(AVAILABLE DATA begins)
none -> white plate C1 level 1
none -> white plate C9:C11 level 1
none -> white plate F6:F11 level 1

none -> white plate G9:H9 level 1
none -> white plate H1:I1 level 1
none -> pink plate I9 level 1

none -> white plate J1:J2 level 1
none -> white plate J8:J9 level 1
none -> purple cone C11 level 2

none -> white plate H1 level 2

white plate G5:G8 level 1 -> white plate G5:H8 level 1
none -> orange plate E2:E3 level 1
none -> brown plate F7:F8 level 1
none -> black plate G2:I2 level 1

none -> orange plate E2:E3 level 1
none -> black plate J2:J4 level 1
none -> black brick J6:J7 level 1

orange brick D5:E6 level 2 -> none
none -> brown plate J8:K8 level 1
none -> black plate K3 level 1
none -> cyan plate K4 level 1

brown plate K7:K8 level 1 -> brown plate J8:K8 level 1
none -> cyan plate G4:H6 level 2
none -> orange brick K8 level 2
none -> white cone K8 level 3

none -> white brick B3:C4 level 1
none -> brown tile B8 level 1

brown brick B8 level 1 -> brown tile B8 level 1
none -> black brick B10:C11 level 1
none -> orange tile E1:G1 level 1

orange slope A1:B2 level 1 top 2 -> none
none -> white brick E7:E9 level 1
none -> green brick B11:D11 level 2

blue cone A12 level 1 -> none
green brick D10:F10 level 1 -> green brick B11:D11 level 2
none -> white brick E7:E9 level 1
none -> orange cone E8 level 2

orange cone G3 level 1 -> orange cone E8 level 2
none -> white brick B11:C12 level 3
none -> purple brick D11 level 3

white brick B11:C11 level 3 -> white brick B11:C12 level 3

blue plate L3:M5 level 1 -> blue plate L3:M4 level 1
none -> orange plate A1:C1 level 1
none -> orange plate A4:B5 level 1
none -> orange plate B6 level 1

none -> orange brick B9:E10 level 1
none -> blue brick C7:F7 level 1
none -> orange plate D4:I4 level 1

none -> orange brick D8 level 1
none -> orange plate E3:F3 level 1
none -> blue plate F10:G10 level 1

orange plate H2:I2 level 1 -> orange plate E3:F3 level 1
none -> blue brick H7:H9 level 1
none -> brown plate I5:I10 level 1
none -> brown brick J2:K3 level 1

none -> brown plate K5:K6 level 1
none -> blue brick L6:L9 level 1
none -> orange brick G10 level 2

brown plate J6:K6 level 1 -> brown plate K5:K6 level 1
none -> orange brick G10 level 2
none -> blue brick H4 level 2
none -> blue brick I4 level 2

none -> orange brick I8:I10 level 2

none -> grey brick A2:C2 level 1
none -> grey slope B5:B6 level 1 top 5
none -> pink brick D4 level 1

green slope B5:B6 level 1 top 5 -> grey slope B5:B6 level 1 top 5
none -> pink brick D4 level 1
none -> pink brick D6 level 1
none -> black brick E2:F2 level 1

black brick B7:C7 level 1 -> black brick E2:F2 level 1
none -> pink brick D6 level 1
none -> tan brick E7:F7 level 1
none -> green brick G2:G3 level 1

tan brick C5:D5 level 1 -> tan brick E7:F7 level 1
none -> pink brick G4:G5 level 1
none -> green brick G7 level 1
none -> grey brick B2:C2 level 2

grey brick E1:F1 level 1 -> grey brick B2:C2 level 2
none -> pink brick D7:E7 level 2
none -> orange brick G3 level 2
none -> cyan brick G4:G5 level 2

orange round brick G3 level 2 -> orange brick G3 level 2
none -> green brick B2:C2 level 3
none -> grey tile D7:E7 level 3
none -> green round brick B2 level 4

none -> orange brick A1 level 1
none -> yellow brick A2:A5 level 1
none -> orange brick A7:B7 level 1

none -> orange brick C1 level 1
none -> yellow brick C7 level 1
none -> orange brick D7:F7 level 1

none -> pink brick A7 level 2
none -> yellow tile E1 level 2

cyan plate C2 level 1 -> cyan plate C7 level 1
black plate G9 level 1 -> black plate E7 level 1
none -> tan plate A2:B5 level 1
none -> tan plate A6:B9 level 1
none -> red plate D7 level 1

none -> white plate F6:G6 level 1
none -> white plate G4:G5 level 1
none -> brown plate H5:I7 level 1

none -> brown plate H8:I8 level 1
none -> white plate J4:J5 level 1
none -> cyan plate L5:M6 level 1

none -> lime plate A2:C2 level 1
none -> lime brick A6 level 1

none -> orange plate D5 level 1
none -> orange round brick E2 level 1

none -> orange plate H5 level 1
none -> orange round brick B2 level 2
(AVAILABLE DATA ends)
● TASK TO COMPLETE: In full and without change, transcribe the data above.

● SOLUTION TO THIS TASK:
none -> white plate C1 level 1
none -> white plate C9:C11 level 1
none -> white plate F6:F11 level 1

none -> white plate G9:H9 level 1
none -> white plate H1:I1 level 1
none -> pink plate I9 level 1

none -> white plate J1:J2 level 1
none -> white plate J8:J9 level 1
none -> purple cone C11 level 2

none -> white plate H1 level 2

white plate G5:G8 level 1 -> white plate G5:H8 level 1
none -> orange plate E2:E3 level 1
none -> brown plate F7:F8 level 1
none -> black plate G2:I2 level 1

none -> orange plate E2:E3 level 1
none -> black plate J2:J4 level 1
none -> black brick J6:J7 level 1

orange brick D5:E6 level 2 -> none
none -> brown plate J8:K8 level 1
none -> black plate K3 level 1
none -> cyan plate K4 level 1

brown plate K7:K8 level 1 -> brown plate J8:K8 level 1
none -> cyan plate G4:H6 level 2
none -> orange brick K8 level 2
none -> white cone K8 level 3

none -> white brick B3:C4 level 1
none -> brown tile B8 level 1

brown brick B8 level 1 -> brown tile B8 level 1
none -> black brick B10:C11 level 1
none -> orange tile E1:G1 level 1

orange slope A1:B2 level 1 top 2 -> none
none -> white brick E7:E9 level 1
none -> green brick B11:D11 level 2

blue cone A12 level 1 -> none
green brick D10:F10 level 1 -> green brick B11:D11 level 2
none -> white brick E7:E9 level 1
none -> orange cone E8 level 2

orange cone G3 level 1 -> orange cone E8 level 2
none -> white brick B11:C12 level 3
none -> purple brick D11 level 3

white brick B11:C11 level 3 -> white brick B11:C12 level 3

blue plate L3:M5 level 1 -> blue plate L3:M4 level 1
none -> orange plate A1:C1 level 1
none -> orange plate A4:B5 level 1
none -> orange plate B6 level 1

none -> orange brick B9:E10 level 1
none -> blue brick C7:F7 level 1
none -> orange plate D4:I4 level 1

none -> orange brick D8 level 1
none -> orange plate E3:F3 level 1
none -> blue plate F10:G10 level 1

orange plate H2:I2 level 1 -> orange plate E3:F3 level 1
none -> blue brick H7:H9 level 1
none -> brown plate I5:I10 level 1
none -> brown brick J2:K3 level 1

none -> brown plate K5:K6 level 1
none -> blue brick L6:L9 level 1
none -> orange brick G10 level 2

brown plate J6:K6 level 1 -> brown plate K5:K6 level 1
none -> orange brick G10 level 2
none -> blue brick H4 level 2
none -> blue brick I4 level 2

none -> orange brick I8:I10 level 2

none -> grey brick A2:C2 level 1
none -> grey slope B5:B6 level 1 top 5
none -> pink brick D4 level 1

green slope B5:B6 level 1 top 5 -> grey slope B5:B6 level 1 top 5
none -> pink brick D4 level 1
none -> pink brick D6 level 1
none -> black brick E2:F2 level 1

black brick B7:C7 level 1 -> black brick E2:F2 level 1
none -> pink brick D6 level 1
none -> tan brick E7:F7 level 1
none -> green brick G2:G3 level 1

tan brick C5:D5 level 1 -> tan brick E7:F7 level 1
none -> pink brick G4:G5 level 1
none -> green brick G7 level 1
none -> grey brick B2:C2 level 2

grey brick E1:F1 level 1 -> grey brick B2:C2 level 2
none -> pink brick D7:E7 level 2
none -> orange brick G3 level 2
none -> cyan brick G4:G5 level 2

orange round brick G3 level 2 -> orange brick G3 level 2
none -> green brick B2:C2 level 3
none -> grey tile D7:E7 level 3
none -> green round brick B2 level 4

none -> orange brick A1 level 1
none -> yellow brick A2:A5 level 1
none -> orange brick A7:B7 level 1

none -> orange brick C1 level 1
none -> yellow brick C7 level 1
none -> orange brick D7:F7 level 1

none -> pink brick A7 level 2
none -> yellow tile E1 level 2

cyan plate C2 level 1 -> cyan plate C7 level 1
black plate G9 level 1 -> black plate E7 level 1
none -> tan plate A2:B5 level 1
none -> tan plate A6:B9 level 1
none -> red plate D7 level 1

none -> white plate F6:G6 level 1
none -> white plate G4:G5 level 1
none -> brown plate H5:I7 level 1

none -> brown plate H8:I8 level 1
none -> white plate J4:J5 level 1
none -> cyan plate L5:M6 level 1

none -> lime plate A2:C2 level 1
none -> lime brick A6 level 1

none -> orange plate D5 level 1
none -> orange round brick E2 level 1

none -> orange plate H5 level 1
none -> orange round brick B2 level 2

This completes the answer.